===== Dataset entries =====

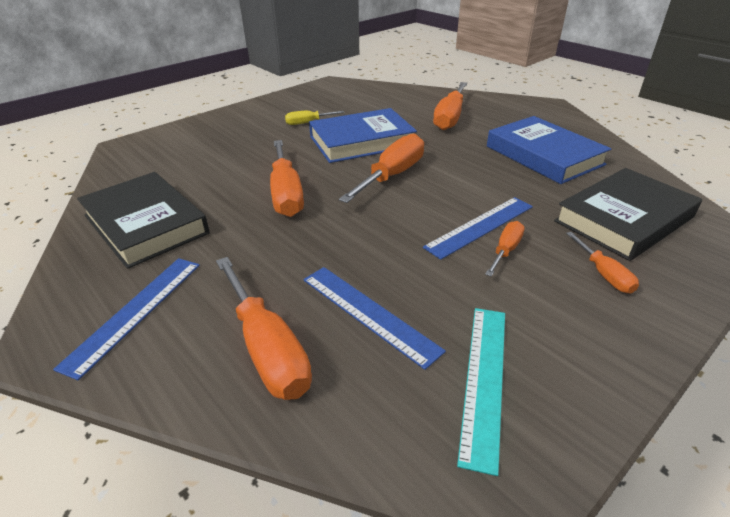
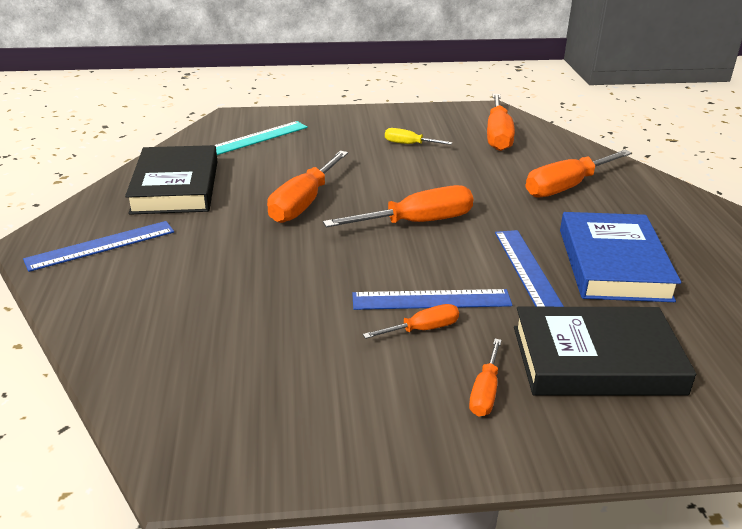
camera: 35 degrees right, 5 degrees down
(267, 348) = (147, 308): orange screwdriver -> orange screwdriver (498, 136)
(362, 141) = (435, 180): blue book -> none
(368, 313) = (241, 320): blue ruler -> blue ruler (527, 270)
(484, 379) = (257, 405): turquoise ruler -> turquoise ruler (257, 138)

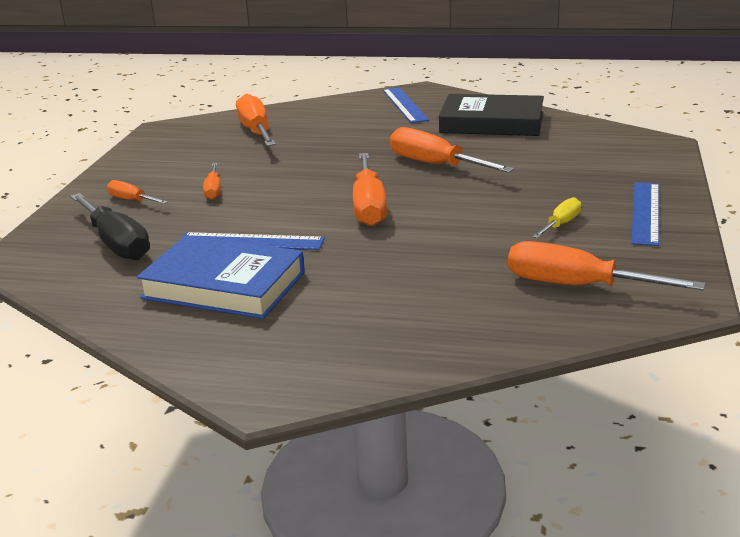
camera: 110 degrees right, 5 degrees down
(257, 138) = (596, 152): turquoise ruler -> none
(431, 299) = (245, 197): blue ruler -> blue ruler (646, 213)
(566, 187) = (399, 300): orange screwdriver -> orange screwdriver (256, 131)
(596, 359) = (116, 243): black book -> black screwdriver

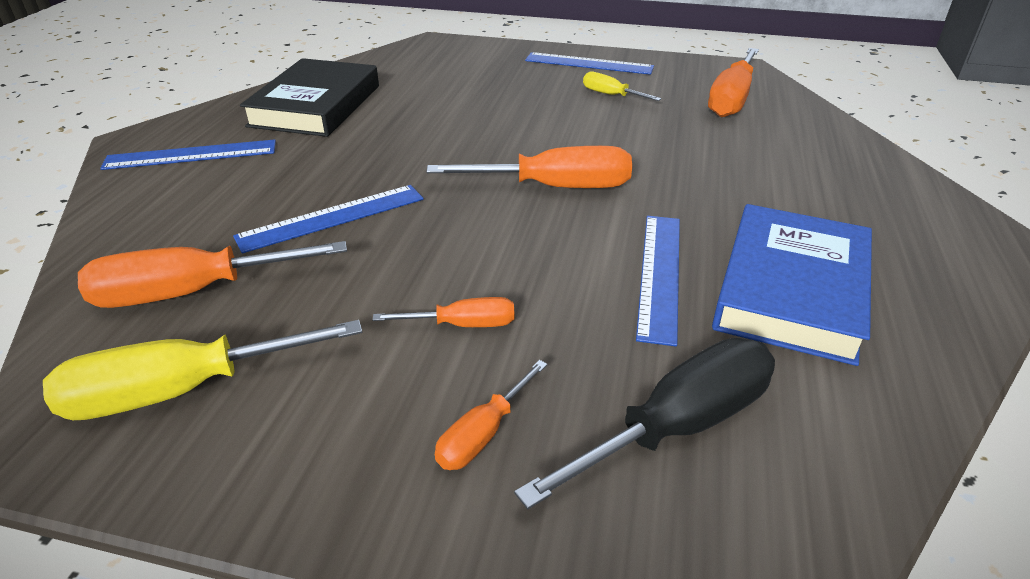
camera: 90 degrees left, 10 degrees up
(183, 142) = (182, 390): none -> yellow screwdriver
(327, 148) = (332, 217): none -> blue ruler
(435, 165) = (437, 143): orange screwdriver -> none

=====
===== Dataset entries =====

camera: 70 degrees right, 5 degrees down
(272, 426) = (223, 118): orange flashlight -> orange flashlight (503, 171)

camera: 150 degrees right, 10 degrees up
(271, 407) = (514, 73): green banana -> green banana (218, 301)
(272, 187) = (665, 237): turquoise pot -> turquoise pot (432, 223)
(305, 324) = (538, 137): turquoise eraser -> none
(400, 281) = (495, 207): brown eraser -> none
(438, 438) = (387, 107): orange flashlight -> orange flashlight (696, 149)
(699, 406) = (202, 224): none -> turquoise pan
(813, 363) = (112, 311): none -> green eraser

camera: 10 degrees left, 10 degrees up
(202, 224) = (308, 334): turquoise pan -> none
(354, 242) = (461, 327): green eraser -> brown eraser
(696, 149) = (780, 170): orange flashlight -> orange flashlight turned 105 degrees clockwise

=====

• About this exercise
Check each line above for the string "camera", then copy the ones that have it.

• Response to the exercise
camera: 35 degrees right, 5 degrees down
camera: 110 degrees right, 5 degrees down
camera: 90 degrees left, 10 degrees up
camera: 70 degrees right, 5 degrees down
camera: 150 degrees right, 10 degrees up
camera: 10 degrees left, 10 degrees up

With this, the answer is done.